START Data records
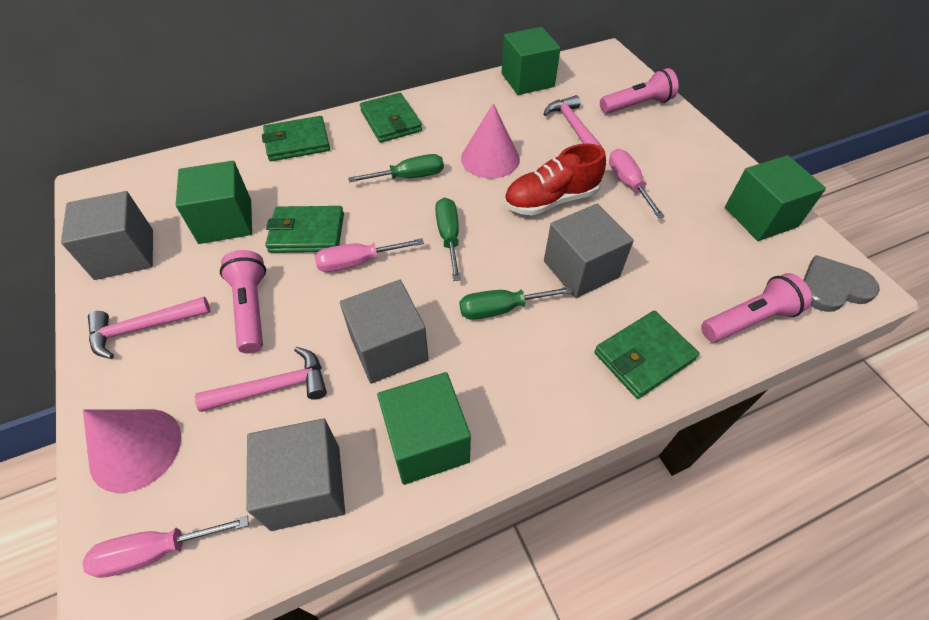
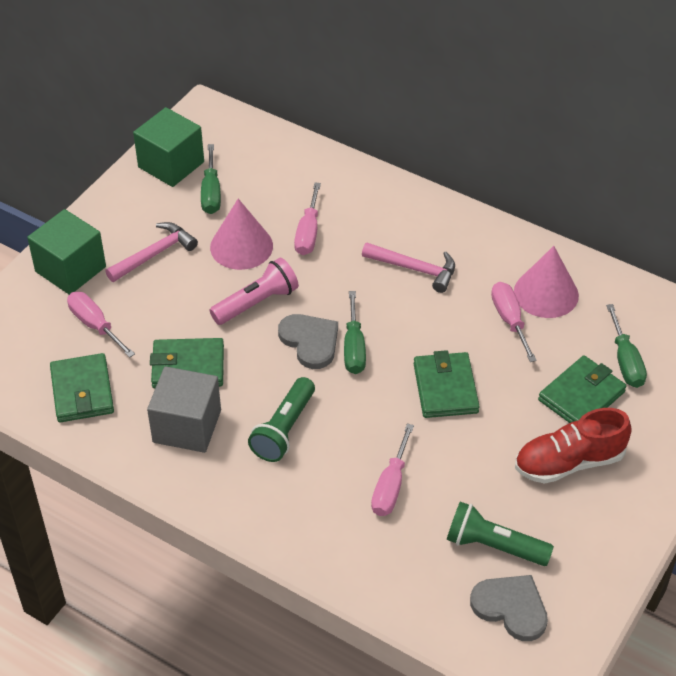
green cube: 4 -> 2
green flashlight: 0 -> 2
grey cube: 4 -> 1
grey heart: 1 -> 2
pink flashlight: 3 -> 1
pink hammer: 3 -> 2
pink screwdriver: 3 -> 4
END Data records
● **Task instructions**
Only the lines from the one containing "grey cube: 4 -> 1" through the end of the entries above should be written out, exactly and in full.

● **Response**
grey cube: 4 -> 1
grey heart: 1 -> 2
pink flashlight: 3 -> 1
pink hammer: 3 -> 2
pink screwdriver: 3 -> 4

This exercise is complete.